### Work instructions
Extract the records in full, leaving every picture out.

[Drawing change detection data]
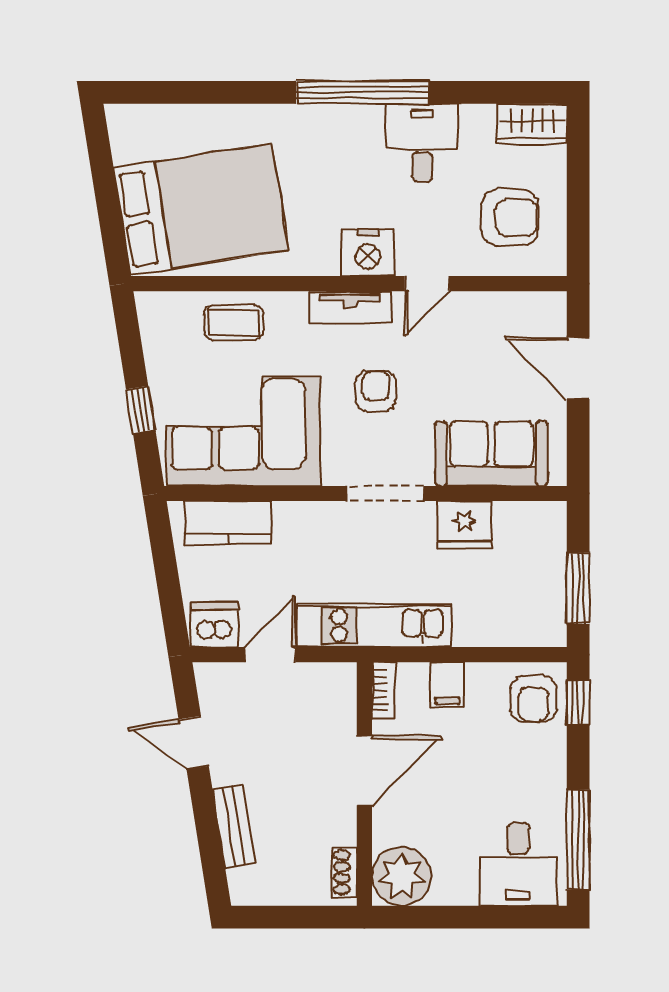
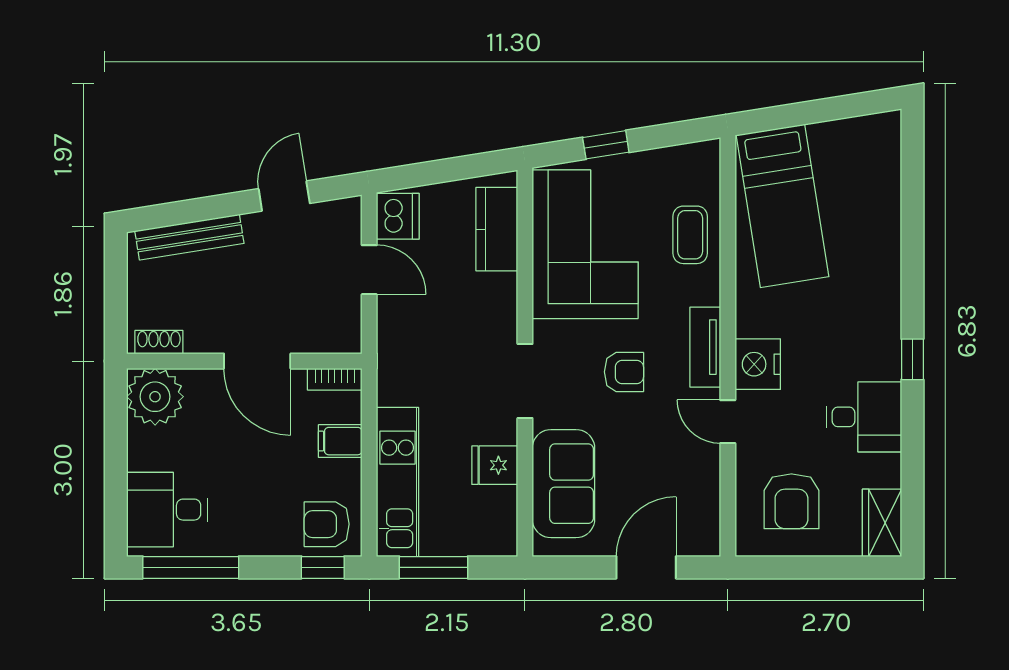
window: (363, 92) -> (912, 359), width x0.32
bed: (201, 209) -> (783, 206), width x0.67
fridge: (465, 525) -> (495, 465), width x0.72
kitchen unit: (375, 625) -> (398, 482), moved
bench: (234, 826) -> (189, 237), width x1.36

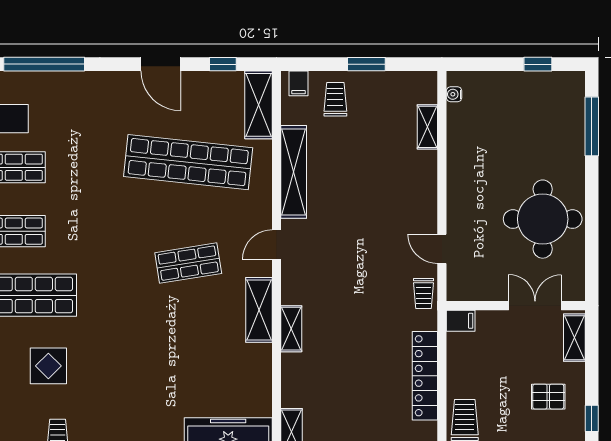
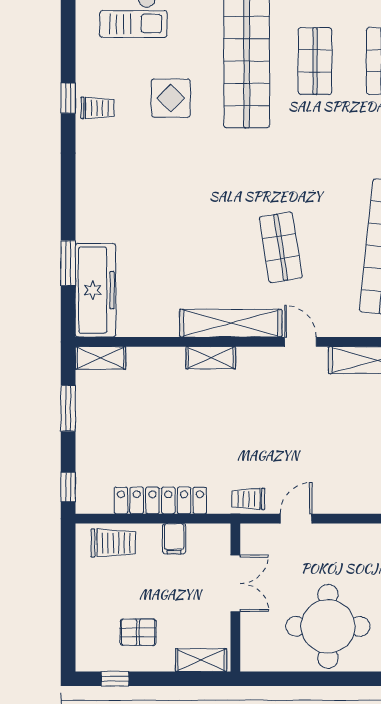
double door: (535, 306) -> (235, 583), moved
shelving: (259, 310) -> (231, 323), width x1.47
filing cabinet: (461, 321) -> (174, 539), moved
pallet: (548, 397) -> (138, 632), turned 90

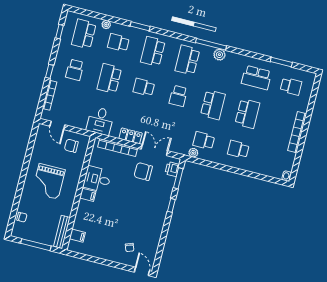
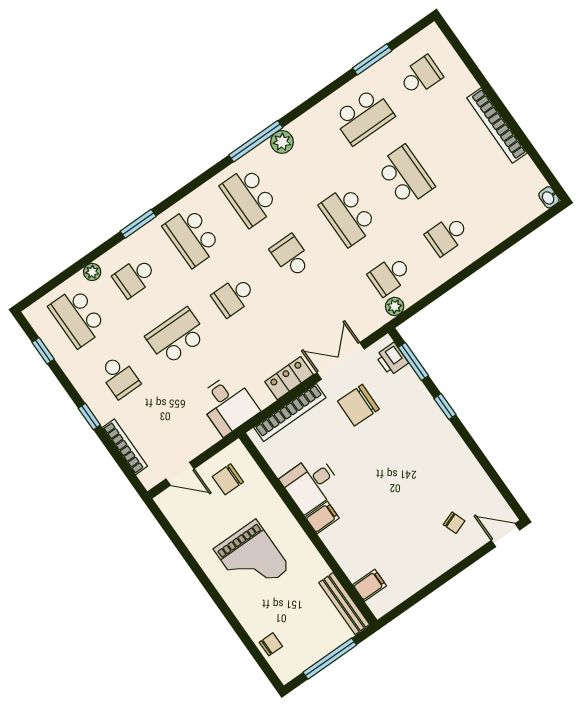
school desk: (109, 79) -> (176, 337), turned 90
school desk: (178, 96) -> (291, 256), turned 180
school desk: (213, 105) -> (348, 216), turned 180

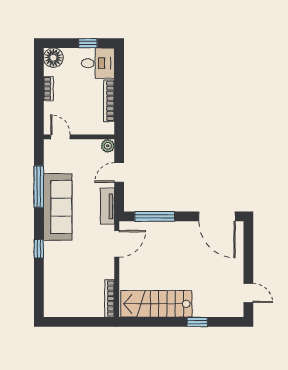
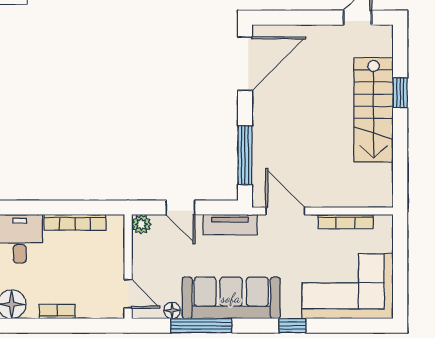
door: (60, 137) -> (128, 294), swing flipped
floor lamp: (49, 167) -> (172, 310), added
corner sofa: (66, 286) -> (348, 286), added
bookcase: (110, 298) -> (345, 222), moved
stairs: (156, 304) -> (374, 110), moved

### Exercise response
window: (363, 92) -> (912, 359), width x0.32
bed: (201, 209) -> (783, 206), width x0.67
fridge: (465, 525) -> (495, 465), width x0.72
kitchen unit: (375, 625) -> (398, 482), moved
bench: (234, 826) -> (189, 237), width x1.36

double door: (535, 306) -> (235, 583), moved
shelving: (259, 310) -> (231, 323), width x1.47
filing cabinet: (461, 321) -> (174, 539), moved
pallet: (548, 397) -> (138, 632), turned 90

school desk: (109, 79) -> (176, 337), turned 90
school desk: (178, 96) -> (291, 256), turned 180
school desk: (213, 105) -> (348, 216), turned 180

door: (60, 137) -> (128, 294), swing flipped
floor lamp: (49, 167) -> (172, 310), added
corner sofa: (66, 286) -> (348, 286), added
bookcase: (110, 298) -> (345, 222), moved
stairs: (156, 304) -> (374, 110), moved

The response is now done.